§ **WHAT YOU HAVE TO DO**
Copy the rows from the line with "The point (11, 100) is more distant." to the line with "The point [429,259] is more distant.", swapping "maroon" for "dark red" and leaving everything else unchanged.

▼

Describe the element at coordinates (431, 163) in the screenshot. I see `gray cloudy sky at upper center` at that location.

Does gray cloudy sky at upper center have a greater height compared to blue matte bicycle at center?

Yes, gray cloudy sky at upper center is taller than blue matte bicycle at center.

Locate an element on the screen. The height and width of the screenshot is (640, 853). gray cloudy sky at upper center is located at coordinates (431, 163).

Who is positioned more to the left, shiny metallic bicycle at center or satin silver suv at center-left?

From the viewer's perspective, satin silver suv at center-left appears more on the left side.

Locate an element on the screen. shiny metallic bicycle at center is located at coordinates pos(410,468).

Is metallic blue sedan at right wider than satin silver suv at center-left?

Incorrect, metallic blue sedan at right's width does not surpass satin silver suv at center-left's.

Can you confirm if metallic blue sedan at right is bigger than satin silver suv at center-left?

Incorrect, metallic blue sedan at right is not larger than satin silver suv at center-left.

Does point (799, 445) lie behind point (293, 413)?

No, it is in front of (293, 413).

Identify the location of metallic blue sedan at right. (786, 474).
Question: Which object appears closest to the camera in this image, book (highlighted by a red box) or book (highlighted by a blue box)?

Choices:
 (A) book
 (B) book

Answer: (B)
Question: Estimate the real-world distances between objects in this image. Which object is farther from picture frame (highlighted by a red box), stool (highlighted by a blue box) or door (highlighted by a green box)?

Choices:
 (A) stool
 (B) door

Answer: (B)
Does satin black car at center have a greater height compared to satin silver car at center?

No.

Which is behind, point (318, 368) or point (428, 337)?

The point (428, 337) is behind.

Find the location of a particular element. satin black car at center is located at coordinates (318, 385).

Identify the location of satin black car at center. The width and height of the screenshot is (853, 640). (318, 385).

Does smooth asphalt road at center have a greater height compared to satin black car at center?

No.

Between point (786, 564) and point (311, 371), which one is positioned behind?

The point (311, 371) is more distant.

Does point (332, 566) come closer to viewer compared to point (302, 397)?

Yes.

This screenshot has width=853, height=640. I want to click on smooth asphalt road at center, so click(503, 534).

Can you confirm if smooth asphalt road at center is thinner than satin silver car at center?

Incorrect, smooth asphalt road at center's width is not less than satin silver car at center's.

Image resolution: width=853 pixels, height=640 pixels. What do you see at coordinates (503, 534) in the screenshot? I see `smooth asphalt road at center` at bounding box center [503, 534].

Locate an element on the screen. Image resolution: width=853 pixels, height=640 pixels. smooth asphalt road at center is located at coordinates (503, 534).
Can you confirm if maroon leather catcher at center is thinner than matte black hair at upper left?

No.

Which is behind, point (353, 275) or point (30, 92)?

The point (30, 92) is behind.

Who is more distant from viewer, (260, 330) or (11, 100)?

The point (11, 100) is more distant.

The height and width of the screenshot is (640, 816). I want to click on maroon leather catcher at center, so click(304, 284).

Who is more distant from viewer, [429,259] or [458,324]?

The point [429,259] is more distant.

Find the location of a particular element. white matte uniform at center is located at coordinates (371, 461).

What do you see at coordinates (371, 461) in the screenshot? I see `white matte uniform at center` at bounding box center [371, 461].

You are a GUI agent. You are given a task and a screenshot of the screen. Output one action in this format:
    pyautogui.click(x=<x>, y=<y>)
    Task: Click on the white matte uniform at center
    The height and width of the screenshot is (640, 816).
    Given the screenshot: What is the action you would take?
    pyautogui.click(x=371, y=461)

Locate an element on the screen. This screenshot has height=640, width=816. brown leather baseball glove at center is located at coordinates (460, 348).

▲

§ **COMPLETED EXERCISE**
The point (11, 100) is more distant.

The height and width of the screenshot is (640, 816). I want to click on dark red leather catcher at center, so click(304, 284).

Who is more distant from viewer, [429,259] or [458,324]?

The point [429,259] is more distant.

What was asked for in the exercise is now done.